*Short task*. Write out the material below again, unchanged.

*Provided data*.
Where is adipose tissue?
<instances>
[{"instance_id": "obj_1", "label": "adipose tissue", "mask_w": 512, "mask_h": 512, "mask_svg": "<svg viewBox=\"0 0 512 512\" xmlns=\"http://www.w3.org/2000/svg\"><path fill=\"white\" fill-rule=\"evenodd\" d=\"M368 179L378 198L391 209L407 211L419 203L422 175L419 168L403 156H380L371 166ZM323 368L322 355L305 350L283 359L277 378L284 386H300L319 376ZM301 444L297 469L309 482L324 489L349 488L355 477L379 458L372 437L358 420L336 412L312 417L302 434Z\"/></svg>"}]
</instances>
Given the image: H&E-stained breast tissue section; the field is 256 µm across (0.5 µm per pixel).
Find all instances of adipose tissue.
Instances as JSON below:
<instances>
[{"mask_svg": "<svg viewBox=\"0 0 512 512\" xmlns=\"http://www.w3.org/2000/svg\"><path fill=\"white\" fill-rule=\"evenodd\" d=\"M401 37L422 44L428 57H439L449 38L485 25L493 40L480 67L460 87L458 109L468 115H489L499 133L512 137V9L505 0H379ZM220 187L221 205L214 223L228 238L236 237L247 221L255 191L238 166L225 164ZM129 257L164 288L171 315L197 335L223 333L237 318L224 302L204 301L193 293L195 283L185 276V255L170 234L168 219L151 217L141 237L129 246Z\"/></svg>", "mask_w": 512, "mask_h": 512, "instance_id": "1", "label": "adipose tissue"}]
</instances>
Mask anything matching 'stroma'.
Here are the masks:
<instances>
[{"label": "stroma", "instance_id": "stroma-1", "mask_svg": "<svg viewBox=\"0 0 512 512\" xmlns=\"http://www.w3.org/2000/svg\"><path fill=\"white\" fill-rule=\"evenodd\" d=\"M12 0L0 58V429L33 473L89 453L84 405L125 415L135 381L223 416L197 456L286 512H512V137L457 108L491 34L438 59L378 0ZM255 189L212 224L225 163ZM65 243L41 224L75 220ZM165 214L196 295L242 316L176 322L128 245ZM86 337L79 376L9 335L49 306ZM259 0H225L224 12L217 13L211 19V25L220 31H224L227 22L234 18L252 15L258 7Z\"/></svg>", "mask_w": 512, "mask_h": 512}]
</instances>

*Output for this exercise*.
Where is adipose tissue?
<instances>
[{"instance_id": "obj_1", "label": "adipose tissue", "mask_w": 512, "mask_h": 512, "mask_svg": "<svg viewBox=\"0 0 512 512\" xmlns=\"http://www.w3.org/2000/svg\"><path fill=\"white\" fill-rule=\"evenodd\" d=\"M368 179L378 198L391 209L407 211L419 203L422 175L419 168L403 156H380L371 166ZM323 368L322 355L305 350L283 359L277 378L284 386H300L319 376ZM301 444L297 469L309 482L324 489L349 488L355 477L379 458L372 437L358 420L336 412L312 417L302 434Z\"/></svg>"}]
</instances>
Given the image: H&E-stained breast tissue section; the field is 256 µm across (0.5 µm per pixel).
Find all instances of adipose tissue.
Instances as JSON below:
<instances>
[{"mask_svg": "<svg viewBox=\"0 0 512 512\" xmlns=\"http://www.w3.org/2000/svg\"><path fill=\"white\" fill-rule=\"evenodd\" d=\"M401 37L422 44L428 57H439L449 38L485 25L493 40L480 67L460 87L458 109L468 115H489L499 133L512 137V9L505 0H379ZM220 187L221 205L214 223L228 238L236 237L247 221L255 191L238 166L225 164ZM129 257L164 288L171 315L197 335L223 333L237 318L224 302L204 301L193 293L195 283L185 276V255L170 234L168 219L151 217L141 237L129 246Z\"/></svg>", "mask_w": 512, "mask_h": 512, "instance_id": "1", "label": "adipose tissue"}]
</instances>
Mask anything matching 'stroma'.
Here are the masks:
<instances>
[{"label": "stroma", "instance_id": "stroma-1", "mask_svg": "<svg viewBox=\"0 0 512 512\" xmlns=\"http://www.w3.org/2000/svg\"><path fill=\"white\" fill-rule=\"evenodd\" d=\"M12 0L0 58V429L33 473L89 453L84 405L125 415L135 381L223 416L197 456L286 512H512V137L457 108L491 34L438 59L378 0ZM255 189L212 224L225 163ZM65 243L41 224L75 220ZM165 214L196 295L242 316L176 322L128 245ZM86 337L79 376L9 335L49 306ZM259 0H225L224 12L217 13L211 19V25L220 31H224L227 22L234 18L252 15L258 7Z\"/></svg>", "mask_w": 512, "mask_h": 512}]
</instances>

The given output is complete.